--- Data for this task ---

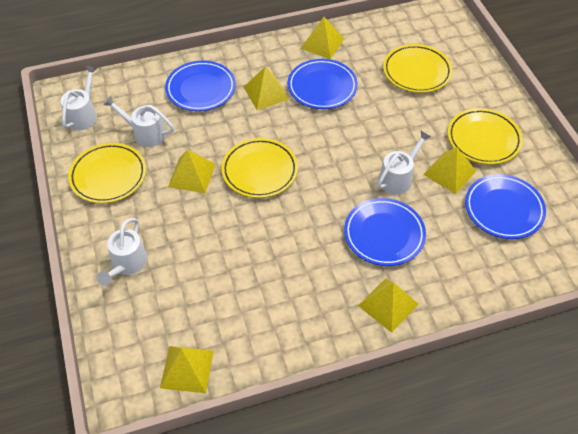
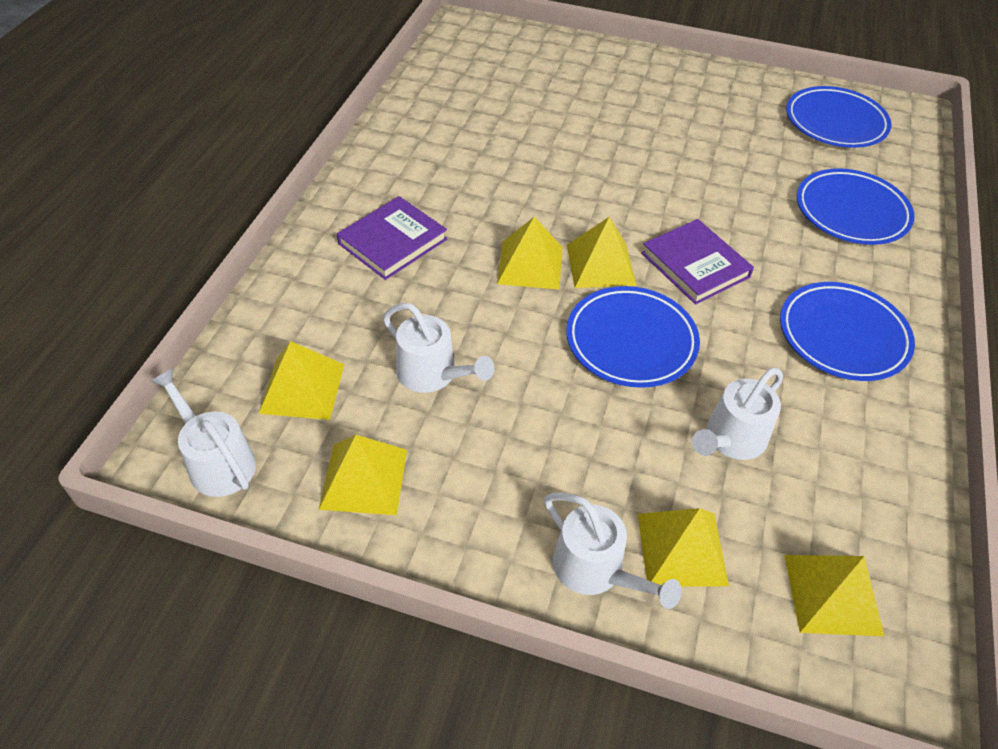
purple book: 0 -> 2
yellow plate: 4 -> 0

---
--- Data for this task ---

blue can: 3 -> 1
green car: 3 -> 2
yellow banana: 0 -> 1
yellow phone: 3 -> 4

---

## Work to complete
From the material above, retype precisely the lines between the line holding "blue can: 3 -> 1" and the line holding "yellow phone: 3 -> 4", inclusive, and nothing beyond them.

## Result for this task
blue can: 3 -> 1
green car: 3 -> 2
yellow banana: 0 -> 1
yellow phone: 3 -> 4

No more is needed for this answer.